* Problem
Start with the first line of the material. Repeat each line exactly through the one that contains "C108: 10uF (5V, IND) -> none".

* Listed entries
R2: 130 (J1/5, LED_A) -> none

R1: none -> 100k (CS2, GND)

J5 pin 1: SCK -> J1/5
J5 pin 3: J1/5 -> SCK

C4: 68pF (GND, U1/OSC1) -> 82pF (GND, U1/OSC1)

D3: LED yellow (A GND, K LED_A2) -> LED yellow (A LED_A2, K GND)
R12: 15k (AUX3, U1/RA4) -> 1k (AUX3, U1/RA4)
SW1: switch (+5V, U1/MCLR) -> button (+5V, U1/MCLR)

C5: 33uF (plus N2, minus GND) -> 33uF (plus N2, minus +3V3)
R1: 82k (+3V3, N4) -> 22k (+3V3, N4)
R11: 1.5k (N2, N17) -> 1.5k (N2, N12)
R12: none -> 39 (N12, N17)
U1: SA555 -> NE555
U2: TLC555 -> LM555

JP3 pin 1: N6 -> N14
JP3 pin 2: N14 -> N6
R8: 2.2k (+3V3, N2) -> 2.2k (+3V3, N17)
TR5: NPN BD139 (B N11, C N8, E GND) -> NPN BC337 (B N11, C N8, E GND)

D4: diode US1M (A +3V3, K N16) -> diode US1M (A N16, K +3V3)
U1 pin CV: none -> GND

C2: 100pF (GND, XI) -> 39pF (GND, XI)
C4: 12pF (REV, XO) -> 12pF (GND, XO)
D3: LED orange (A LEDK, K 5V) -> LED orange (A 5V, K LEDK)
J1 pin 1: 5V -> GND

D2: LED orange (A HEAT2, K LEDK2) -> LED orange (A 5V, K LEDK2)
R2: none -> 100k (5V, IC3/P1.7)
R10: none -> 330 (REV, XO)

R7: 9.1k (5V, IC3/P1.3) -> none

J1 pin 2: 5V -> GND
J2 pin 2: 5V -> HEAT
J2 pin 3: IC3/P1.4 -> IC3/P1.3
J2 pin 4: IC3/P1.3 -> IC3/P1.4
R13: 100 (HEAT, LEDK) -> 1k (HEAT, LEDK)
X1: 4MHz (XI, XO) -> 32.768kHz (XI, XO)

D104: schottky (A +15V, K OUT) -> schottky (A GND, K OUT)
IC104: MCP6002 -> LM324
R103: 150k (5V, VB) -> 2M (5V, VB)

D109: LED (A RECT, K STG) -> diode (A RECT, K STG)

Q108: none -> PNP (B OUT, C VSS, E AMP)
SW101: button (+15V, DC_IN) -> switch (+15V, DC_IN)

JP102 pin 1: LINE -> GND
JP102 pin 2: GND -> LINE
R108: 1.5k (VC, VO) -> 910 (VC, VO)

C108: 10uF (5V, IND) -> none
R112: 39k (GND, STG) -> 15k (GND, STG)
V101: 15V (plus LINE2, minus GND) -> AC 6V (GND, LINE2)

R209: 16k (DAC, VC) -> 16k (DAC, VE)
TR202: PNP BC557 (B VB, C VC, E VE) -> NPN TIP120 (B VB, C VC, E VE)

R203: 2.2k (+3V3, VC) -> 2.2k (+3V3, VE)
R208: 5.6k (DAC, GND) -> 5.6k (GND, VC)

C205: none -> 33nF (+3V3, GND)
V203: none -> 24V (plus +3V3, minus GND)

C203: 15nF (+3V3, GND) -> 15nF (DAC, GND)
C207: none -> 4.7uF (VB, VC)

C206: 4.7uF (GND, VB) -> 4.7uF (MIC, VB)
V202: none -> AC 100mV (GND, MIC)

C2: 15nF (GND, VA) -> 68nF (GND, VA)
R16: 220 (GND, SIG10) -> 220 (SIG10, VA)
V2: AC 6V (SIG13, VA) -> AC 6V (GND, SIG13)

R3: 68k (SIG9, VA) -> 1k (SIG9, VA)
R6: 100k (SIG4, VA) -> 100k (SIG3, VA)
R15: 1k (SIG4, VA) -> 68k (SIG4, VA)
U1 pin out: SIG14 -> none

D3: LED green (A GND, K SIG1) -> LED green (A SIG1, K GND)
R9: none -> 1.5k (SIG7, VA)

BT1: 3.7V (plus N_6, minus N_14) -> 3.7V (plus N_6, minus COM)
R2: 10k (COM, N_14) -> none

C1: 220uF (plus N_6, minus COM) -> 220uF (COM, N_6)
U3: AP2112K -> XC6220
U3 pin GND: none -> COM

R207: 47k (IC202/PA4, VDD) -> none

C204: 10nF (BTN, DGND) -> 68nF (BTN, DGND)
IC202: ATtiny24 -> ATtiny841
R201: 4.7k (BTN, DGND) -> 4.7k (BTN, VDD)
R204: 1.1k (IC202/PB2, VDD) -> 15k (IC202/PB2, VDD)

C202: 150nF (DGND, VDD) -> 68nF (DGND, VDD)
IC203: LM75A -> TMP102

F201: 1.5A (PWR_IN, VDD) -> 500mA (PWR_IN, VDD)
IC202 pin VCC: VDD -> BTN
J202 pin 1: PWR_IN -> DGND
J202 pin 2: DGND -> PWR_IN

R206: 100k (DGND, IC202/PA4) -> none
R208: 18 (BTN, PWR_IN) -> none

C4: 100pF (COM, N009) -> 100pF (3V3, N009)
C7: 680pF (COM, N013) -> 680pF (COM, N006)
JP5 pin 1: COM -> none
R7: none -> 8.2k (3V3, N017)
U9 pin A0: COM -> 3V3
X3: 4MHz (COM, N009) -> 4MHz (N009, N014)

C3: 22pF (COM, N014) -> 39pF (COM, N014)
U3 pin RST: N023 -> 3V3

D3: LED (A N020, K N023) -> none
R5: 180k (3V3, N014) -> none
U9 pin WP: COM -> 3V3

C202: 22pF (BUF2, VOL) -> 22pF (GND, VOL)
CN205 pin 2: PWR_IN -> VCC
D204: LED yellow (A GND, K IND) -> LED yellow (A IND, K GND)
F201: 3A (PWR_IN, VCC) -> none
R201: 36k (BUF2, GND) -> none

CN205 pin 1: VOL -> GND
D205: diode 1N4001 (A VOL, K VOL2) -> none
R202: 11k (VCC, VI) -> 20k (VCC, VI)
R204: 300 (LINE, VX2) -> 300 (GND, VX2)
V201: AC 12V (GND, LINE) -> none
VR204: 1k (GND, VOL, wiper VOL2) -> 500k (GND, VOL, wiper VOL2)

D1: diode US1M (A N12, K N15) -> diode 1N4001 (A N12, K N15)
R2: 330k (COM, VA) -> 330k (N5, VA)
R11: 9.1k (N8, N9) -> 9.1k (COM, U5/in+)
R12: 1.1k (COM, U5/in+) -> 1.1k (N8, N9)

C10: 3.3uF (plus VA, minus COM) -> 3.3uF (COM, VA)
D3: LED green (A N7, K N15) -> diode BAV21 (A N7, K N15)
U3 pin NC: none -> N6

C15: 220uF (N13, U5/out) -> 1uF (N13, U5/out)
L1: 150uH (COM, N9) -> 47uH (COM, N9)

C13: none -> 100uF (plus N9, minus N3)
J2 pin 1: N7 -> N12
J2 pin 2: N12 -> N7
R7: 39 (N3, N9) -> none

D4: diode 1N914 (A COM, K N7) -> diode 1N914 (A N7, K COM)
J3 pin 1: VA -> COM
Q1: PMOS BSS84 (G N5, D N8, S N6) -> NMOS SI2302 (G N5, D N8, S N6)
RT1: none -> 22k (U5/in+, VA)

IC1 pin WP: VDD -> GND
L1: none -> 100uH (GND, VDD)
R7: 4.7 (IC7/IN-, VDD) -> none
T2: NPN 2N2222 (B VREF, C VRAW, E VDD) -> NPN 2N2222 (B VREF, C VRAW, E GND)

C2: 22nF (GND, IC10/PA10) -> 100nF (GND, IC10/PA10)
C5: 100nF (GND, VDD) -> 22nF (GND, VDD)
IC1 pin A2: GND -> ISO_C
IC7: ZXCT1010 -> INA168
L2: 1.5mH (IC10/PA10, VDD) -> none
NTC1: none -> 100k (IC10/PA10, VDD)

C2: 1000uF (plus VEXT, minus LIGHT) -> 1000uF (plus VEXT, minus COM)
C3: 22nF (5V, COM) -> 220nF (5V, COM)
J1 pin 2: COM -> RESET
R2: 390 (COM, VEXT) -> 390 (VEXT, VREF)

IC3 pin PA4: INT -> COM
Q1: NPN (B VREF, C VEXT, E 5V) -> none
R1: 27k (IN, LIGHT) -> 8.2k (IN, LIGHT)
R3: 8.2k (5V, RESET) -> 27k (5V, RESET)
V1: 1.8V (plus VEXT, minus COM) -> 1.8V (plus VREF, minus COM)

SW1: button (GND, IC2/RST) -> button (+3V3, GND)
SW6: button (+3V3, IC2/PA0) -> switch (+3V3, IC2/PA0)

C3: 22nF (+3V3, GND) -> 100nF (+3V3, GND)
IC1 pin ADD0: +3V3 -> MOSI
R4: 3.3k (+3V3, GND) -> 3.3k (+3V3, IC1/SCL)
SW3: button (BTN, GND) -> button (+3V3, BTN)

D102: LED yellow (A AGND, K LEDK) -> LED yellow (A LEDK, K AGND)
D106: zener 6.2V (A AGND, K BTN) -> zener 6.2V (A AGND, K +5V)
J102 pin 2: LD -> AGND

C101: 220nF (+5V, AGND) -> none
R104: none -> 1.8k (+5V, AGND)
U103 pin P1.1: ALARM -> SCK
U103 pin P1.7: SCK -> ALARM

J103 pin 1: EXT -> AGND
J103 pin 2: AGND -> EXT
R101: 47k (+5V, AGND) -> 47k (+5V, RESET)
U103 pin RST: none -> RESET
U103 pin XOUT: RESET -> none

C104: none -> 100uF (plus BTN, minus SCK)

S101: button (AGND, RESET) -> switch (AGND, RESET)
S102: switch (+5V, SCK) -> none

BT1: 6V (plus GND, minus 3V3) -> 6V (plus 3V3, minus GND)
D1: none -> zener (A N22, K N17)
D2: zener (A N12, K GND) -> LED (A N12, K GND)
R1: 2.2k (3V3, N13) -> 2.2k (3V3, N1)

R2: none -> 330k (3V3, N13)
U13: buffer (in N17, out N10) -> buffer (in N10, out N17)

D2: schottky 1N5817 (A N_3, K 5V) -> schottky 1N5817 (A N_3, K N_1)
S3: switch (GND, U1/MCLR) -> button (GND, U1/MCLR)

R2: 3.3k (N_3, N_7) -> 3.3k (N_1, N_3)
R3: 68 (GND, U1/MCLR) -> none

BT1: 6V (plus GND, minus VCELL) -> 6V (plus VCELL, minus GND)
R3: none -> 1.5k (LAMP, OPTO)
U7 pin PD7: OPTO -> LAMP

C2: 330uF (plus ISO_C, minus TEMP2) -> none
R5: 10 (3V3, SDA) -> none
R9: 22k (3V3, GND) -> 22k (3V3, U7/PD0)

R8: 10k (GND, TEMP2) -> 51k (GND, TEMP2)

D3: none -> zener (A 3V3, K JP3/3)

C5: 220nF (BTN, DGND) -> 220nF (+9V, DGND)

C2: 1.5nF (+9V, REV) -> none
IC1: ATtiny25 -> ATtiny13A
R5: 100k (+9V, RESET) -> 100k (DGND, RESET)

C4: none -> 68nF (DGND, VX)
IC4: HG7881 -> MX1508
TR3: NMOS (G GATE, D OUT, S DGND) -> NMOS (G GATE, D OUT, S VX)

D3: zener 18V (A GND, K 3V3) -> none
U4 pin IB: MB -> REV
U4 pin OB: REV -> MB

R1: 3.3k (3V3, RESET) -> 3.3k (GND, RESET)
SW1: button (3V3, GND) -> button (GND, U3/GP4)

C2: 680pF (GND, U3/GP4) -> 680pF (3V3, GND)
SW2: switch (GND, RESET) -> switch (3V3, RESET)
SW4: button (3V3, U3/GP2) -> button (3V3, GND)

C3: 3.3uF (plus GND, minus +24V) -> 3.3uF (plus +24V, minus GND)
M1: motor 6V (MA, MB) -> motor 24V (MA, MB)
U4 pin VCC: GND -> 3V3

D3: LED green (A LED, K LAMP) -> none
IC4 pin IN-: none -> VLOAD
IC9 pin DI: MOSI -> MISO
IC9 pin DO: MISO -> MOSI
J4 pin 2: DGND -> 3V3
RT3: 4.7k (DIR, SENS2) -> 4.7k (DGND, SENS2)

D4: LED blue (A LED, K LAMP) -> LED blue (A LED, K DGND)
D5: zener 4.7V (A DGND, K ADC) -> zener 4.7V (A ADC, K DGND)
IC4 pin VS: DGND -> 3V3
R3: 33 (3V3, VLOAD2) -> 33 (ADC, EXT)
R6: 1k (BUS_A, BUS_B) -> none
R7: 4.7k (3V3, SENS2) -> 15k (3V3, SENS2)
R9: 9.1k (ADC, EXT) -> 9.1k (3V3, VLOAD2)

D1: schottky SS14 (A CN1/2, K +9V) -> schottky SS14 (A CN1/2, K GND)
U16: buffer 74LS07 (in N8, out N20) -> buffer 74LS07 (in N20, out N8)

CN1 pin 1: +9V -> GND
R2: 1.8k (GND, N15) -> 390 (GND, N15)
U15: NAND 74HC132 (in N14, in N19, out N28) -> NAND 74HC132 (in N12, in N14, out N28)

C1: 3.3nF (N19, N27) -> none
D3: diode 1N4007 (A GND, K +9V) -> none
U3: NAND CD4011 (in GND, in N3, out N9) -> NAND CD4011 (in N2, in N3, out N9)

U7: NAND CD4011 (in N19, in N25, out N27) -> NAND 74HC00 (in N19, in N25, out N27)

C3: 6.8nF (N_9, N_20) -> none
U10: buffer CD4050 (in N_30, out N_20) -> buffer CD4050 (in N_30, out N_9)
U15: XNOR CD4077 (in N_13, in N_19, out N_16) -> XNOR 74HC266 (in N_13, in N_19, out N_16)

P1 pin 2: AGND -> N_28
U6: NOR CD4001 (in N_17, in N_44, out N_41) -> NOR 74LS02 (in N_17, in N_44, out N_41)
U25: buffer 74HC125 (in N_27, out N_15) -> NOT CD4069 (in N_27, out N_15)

* Task output
R2: 130 (J1/5, LED_A) -> none

R1: none -> 100k (CS2, GND)

J5 pin 1: SCK -> J1/5
J5 pin 3: J1/5 -> SCK

C4: 68pF (GND, U1/OSC1) -> 82pF (GND, U1/OSC1)

D3: LED yellow (A GND, K LED_A2) -> LED yellow (A LED_A2, K GND)
R12: 15k (AUX3, U1/RA4) -> 1k (AUX3, U1/RA4)
SW1: switch (+5V, U1/MCLR) -> button (+5V, U1/MCLR)

C5: 33uF (plus N2, minus GND) -> 33uF (plus N2, minus +3V3)
R1: 82k (+3V3, N4) -> 22k (+3V3, N4)
R11: 1.5k (N2, N17) -> 1.5k (N2, N12)
R12: none -> 39 (N12, N17)
U1: SA555 -> NE555
U2: TLC555 -> LM555

JP3 pin 1: N6 -> N14
JP3 pin 2: N14 -> N6
R8: 2.2k (+3V3, N2) -> 2.2k (+3V3, N17)
TR5: NPN BD139 (B N11, C N8, E GND) -> NPN BC337 (B N11, C N8, E GND)

D4: diode US1M (A +3V3, K N16) -> diode US1M (A N16, K +3V3)
U1 pin CV: none -> GND

C2: 100pF (GND, XI) -> 39pF (GND, XI)
C4: 12pF (REV, XO) -> 12pF (GND, XO)
D3: LED orange (A LEDK, K 5V) -> LED orange (A 5V, K LEDK)
J1 pin 1: 5V -> GND

D2: LED orange (A HEAT2, K LEDK2) -> LED orange (A 5V, K LEDK2)
R2: none -> 100k (5V, IC3/P1.7)
R10: none -> 330 (REV, XO)

R7: 9.1k (5V, IC3/P1.3) -> none

J1 pin 2: 5V -> GND
J2 pin 2: 5V -> HEAT
J2 pin 3: IC3/P1.4 -> IC3/P1.3
J2 pin 4: IC3/P1.3 -> IC3/P1.4
R13: 100 (HEAT, LEDK) -> 1k (HEAT, LEDK)
X1: 4MHz (XI, XO) -> 32.768kHz (XI, XO)

D104: schottky (A +15V, K OUT) -> schottky (A GND, K OUT)
IC104: MCP6002 -> LM324
R103: 150k (5V, VB) -> 2M (5V, VB)

D109: LED (A RECT, K STG) -> diode (A RECT, K STG)

Q108: none -> PNP (B OUT, C VSS, E AMP)
SW101: button (+15V, DC_IN) -> switch (+15V, DC_IN)

JP102 pin 1: LINE -> GND
JP102 pin 2: GND -> LINE
R108: 1.5k (VC, VO) -> 910 (VC, VO)

C108: 10uF (5V, IND) -> none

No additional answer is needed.